Spatial reasoning data:
-- Opening Marker --

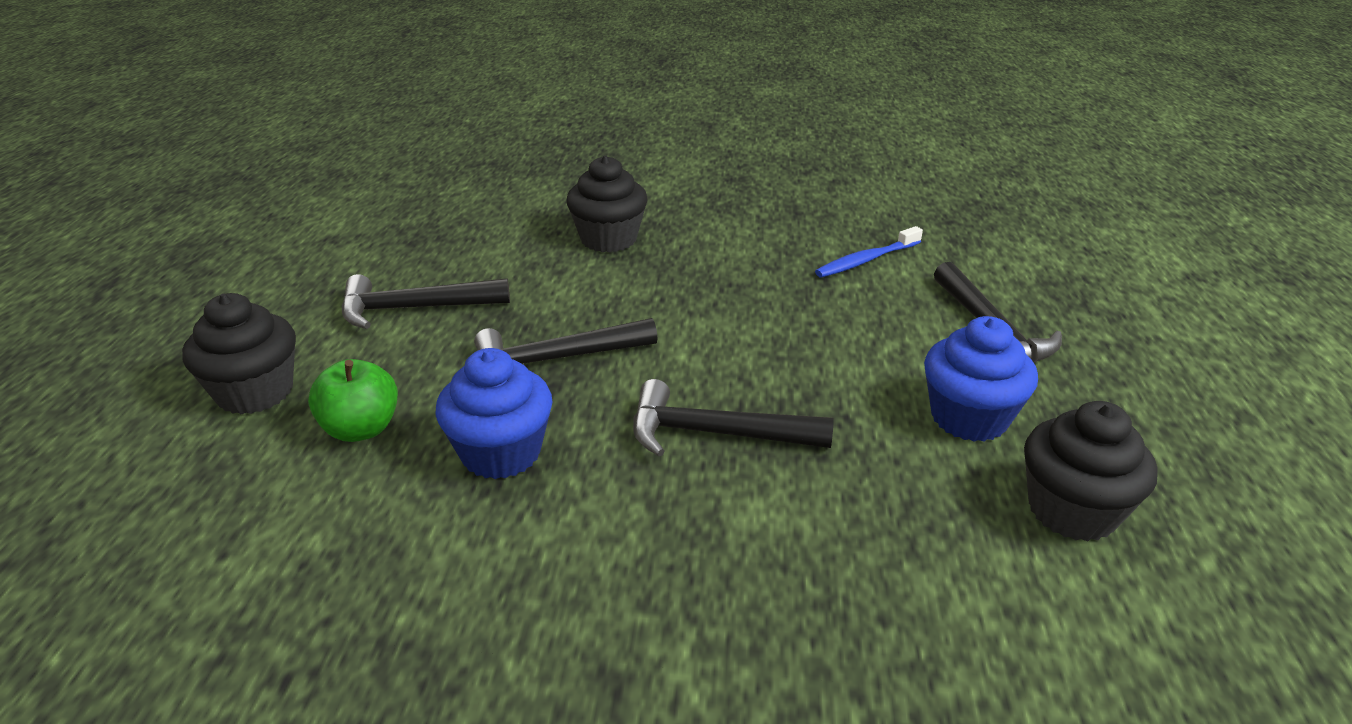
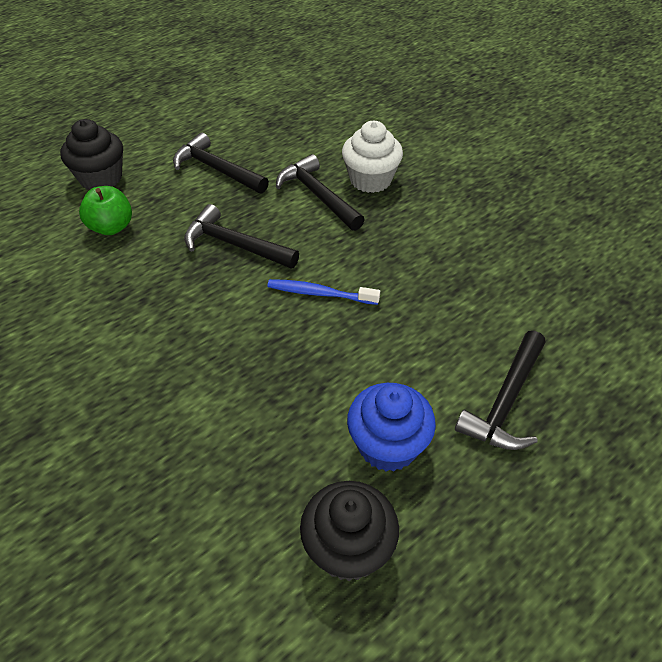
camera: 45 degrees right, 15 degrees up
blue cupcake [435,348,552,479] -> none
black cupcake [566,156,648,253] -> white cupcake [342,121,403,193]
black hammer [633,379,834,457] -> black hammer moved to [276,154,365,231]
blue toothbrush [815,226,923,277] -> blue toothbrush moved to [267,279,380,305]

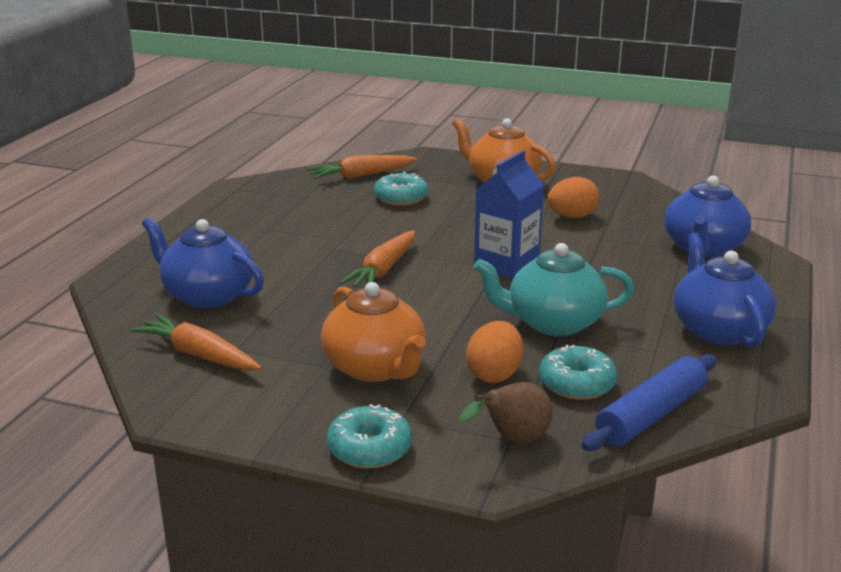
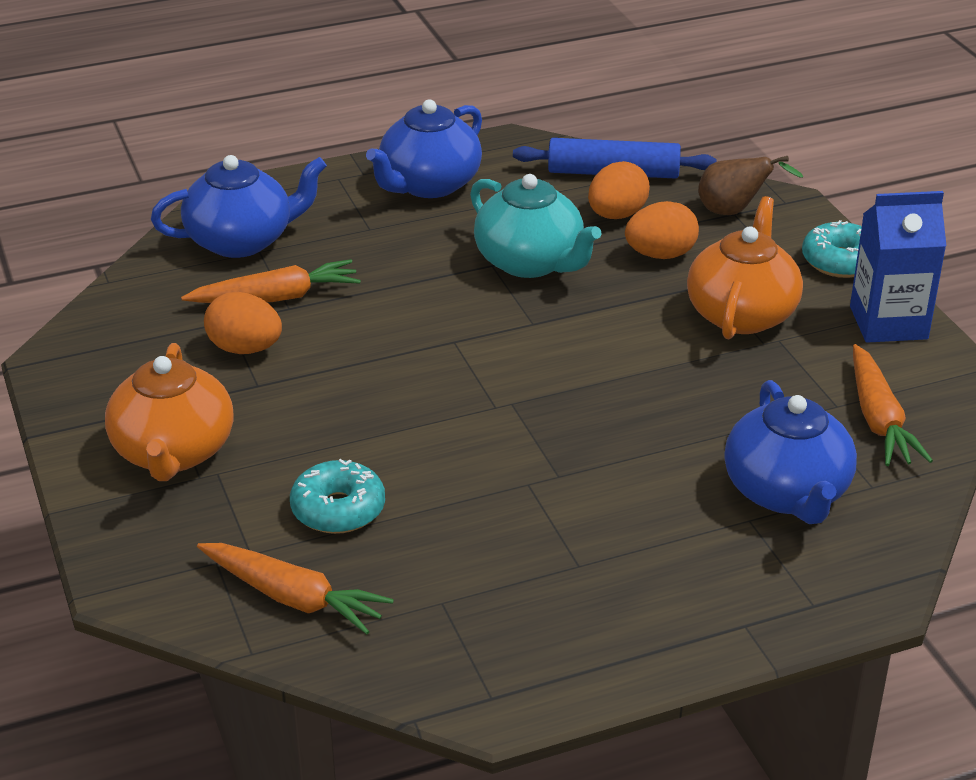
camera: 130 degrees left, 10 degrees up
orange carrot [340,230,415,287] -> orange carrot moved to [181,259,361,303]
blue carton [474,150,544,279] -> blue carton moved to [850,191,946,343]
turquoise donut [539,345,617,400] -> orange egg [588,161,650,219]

-- Closing Marker --
-- Opening Marker --

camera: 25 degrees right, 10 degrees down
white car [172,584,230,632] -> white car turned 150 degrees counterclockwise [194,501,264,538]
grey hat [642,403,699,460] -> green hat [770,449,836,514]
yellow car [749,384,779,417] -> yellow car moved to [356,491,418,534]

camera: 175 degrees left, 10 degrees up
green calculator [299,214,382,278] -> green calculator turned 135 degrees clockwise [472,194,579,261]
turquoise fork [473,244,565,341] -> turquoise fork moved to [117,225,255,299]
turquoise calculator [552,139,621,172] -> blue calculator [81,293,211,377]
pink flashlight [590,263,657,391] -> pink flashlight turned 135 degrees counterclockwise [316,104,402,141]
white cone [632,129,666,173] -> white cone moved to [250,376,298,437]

-- Closing Marker --

* [Task goal]: In the records above, find each line with the word "blue" and copy it.

* [Exercise answer]:
blue cupcake [435,348,552,479] -> none
blue toothbrush [815,226,923,277] -> blue toothbrush moved to [267,279,380,305]
blue carton [474,150,544,279] -> blue carton moved to [850,191,946,343]
turquoise calculator [552,139,621,172] -> blue calculator [81,293,211,377]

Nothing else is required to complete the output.